The answer must reproduce all of the data below exactly and contain no images.
---------- Task inputs ----------
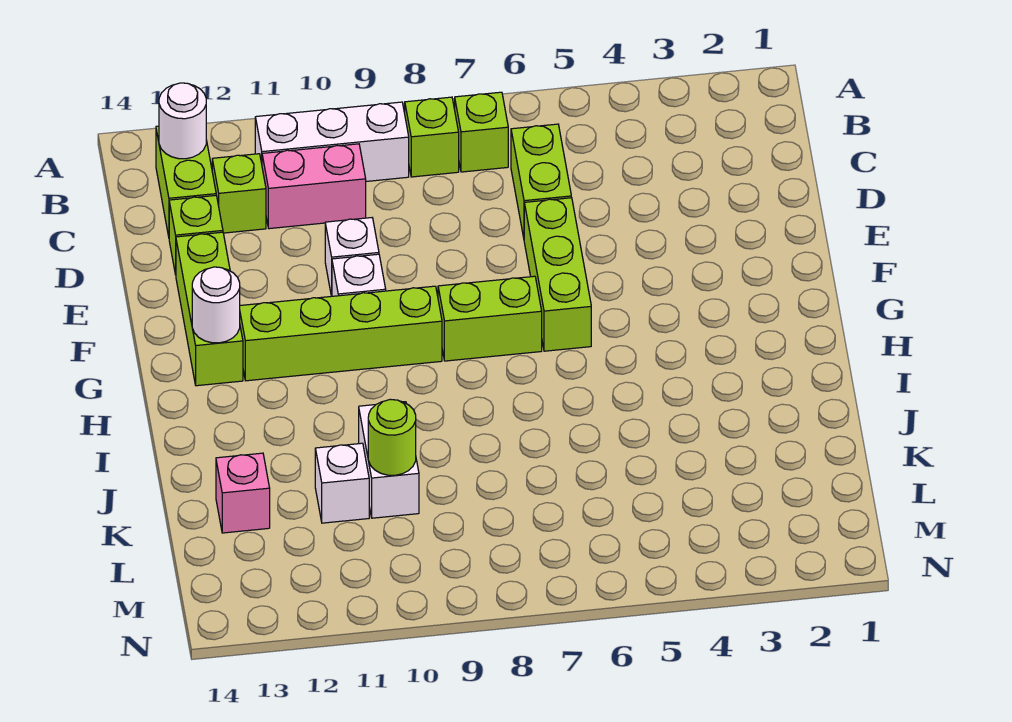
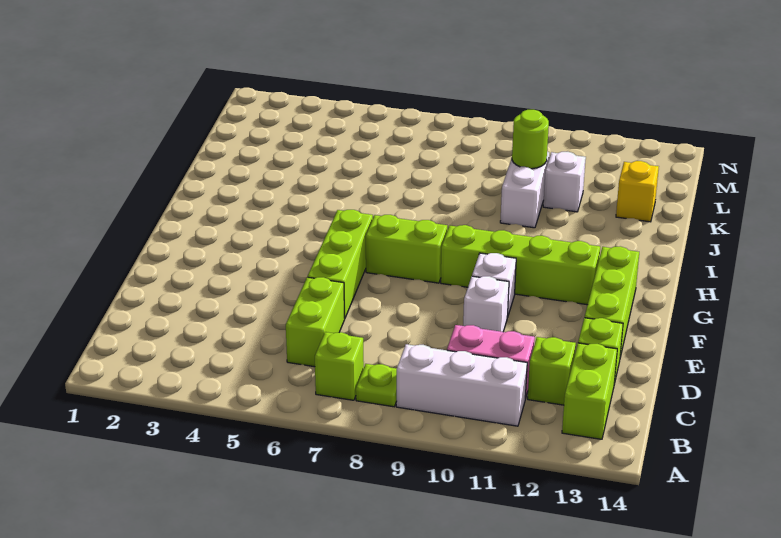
lime brick B8 level 1 -> lime plate B8 level 1
white round brick B13 level 2 -> none
white round brick G13 level 2 -> none
pink brick K13 level 1 -> yellow brick K13 level 1

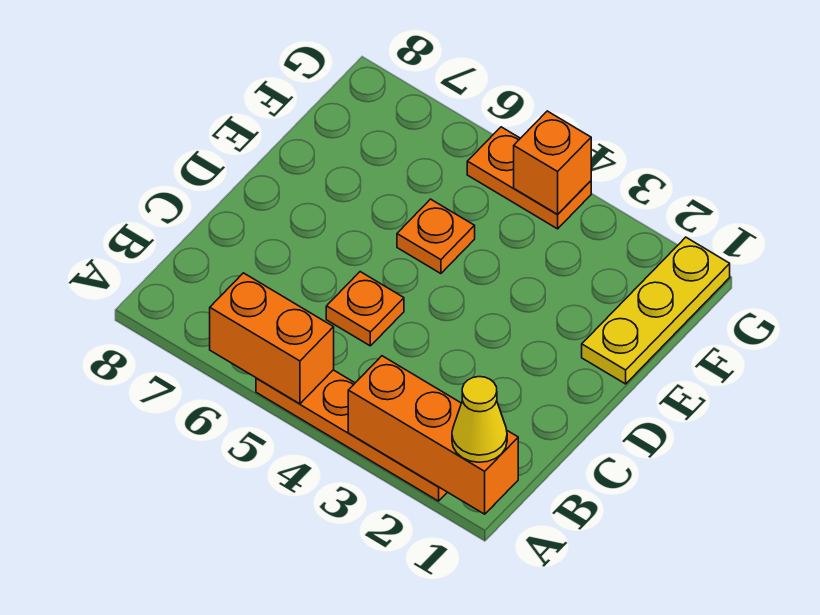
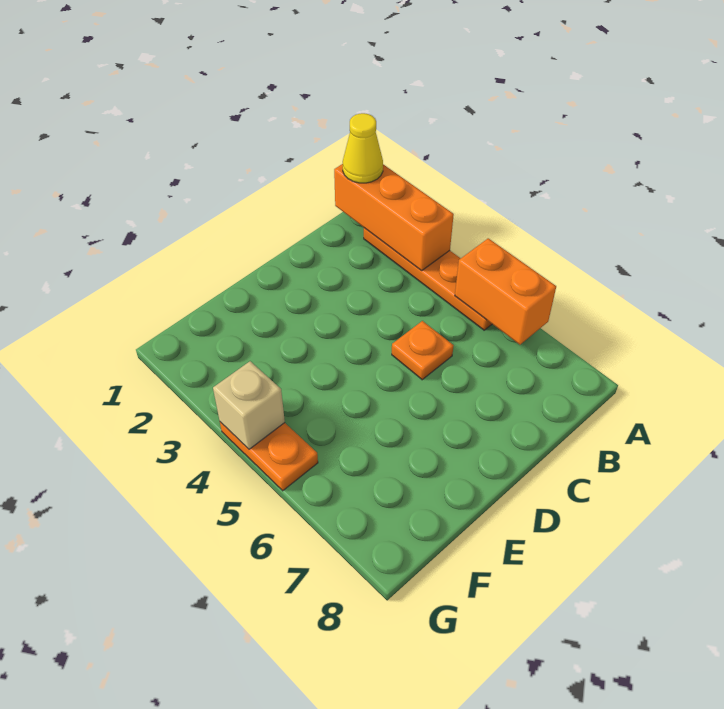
yellow plate E1:G1 level 1 -> none
orange plate E5 level 1 -> none
orange brick G4 level 2 -> tan brick G4 level 2

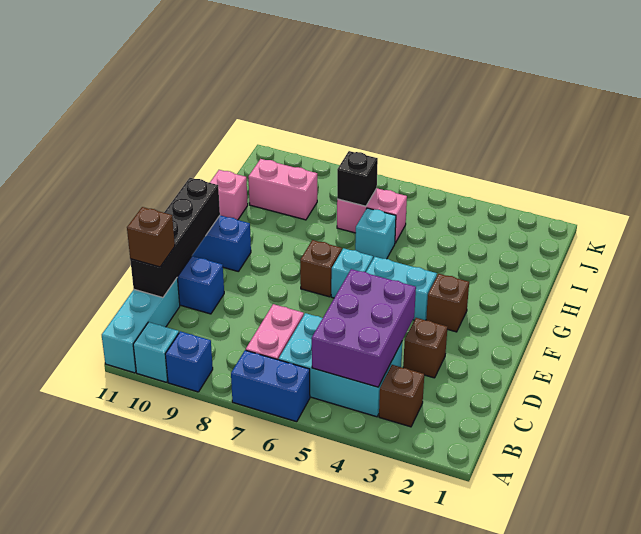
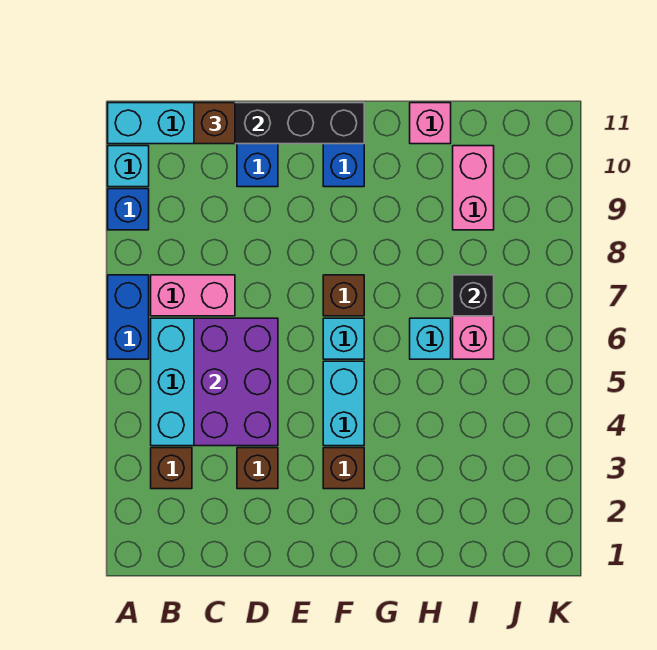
purple brick B4:D5 level 2 -> purple brick C4:D6 level 2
----------
Answer to the exercise:
lime brick B8 level 1 -> lime plate B8 level 1
white round brick B13 level 2 -> none
white round brick G13 level 2 -> none
pink brick K13 level 1 -> yellow brick K13 level 1

yellow plate E1:G1 level 1 -> none
orange plate E5 level 1 -> none
orange brick G4 level 2 -> tan brick G4 level 2

purple brick B4:D5 level 2 -> purple brick C4:D6 level 2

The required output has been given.